Exercise: Using the records below, give again exactly the lines from the line that contains "- change: replace" through the line that contains "degrees: -120", both ends included, and only those.

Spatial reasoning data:
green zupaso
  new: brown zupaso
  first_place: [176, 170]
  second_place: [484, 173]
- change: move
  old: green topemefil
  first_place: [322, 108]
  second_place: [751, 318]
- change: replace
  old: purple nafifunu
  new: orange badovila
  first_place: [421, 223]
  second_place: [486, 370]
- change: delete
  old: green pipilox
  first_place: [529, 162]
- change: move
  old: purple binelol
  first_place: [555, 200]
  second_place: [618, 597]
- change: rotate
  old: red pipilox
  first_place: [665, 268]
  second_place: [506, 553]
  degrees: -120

==

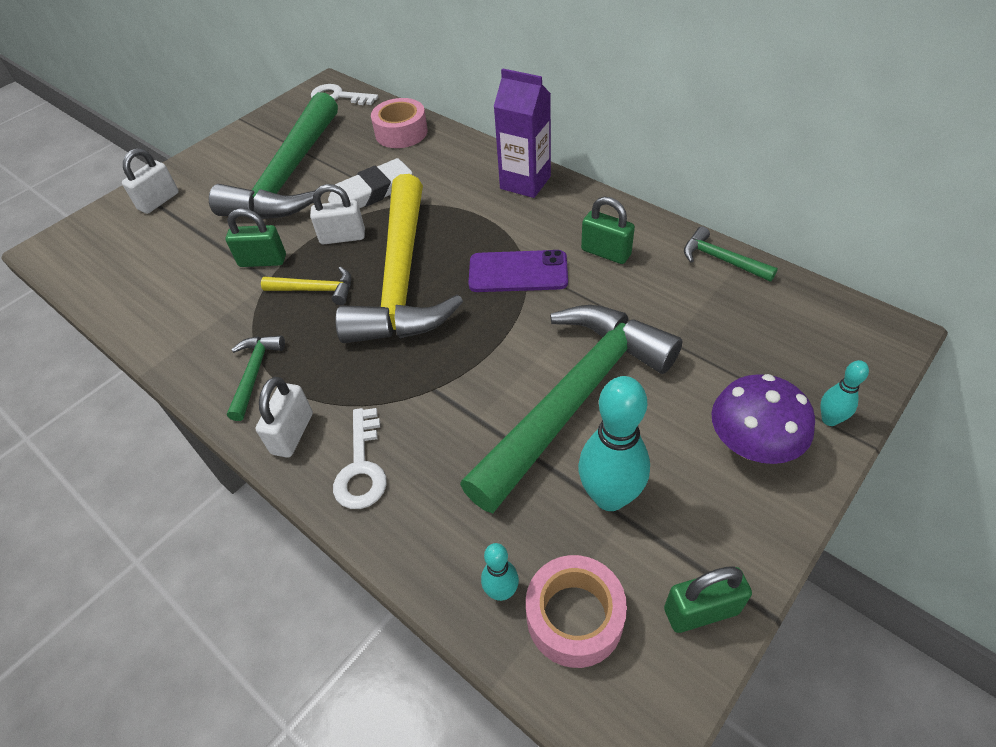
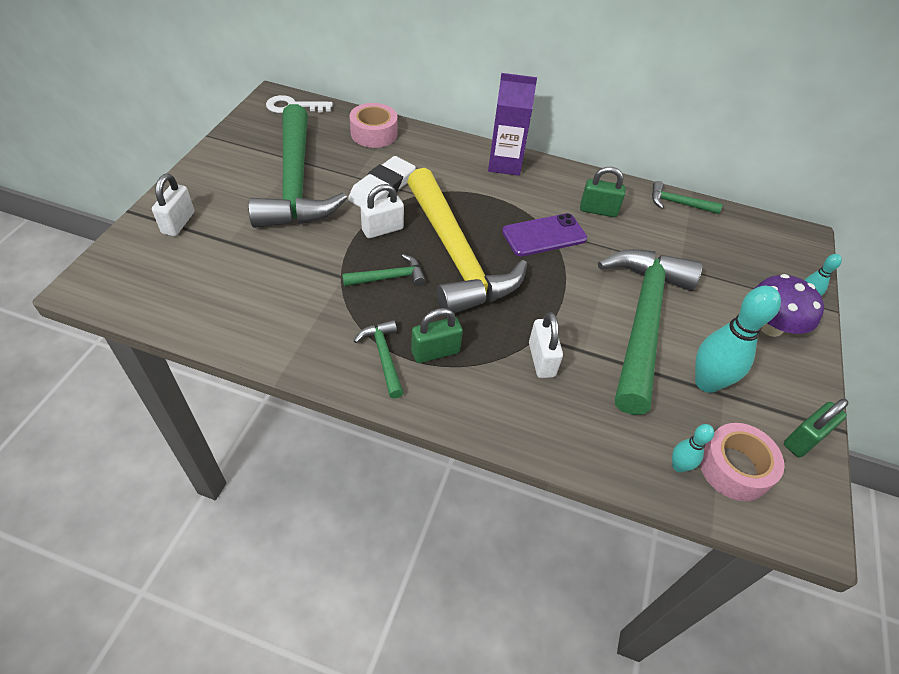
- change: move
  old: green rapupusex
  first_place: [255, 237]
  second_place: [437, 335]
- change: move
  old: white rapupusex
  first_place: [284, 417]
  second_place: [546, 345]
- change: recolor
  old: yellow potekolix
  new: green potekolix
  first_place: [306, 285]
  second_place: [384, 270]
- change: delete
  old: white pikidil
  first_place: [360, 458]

Response to this task:
- change: replace
  old: purple nafifunu
  new: orange badovila
  first_place: [421, 223]
  second_place: [486, 370]
- change: delete
  old: green pipilox
  first_place: [529, 162]
- change: move
  old: purple binelol
  first_place: [555, 200]
  second_place: [618, 597]
- change: rotate
  old: red pipilox
  first_place: [665, 268]
  second_place: [506, 553]
  degrees: -120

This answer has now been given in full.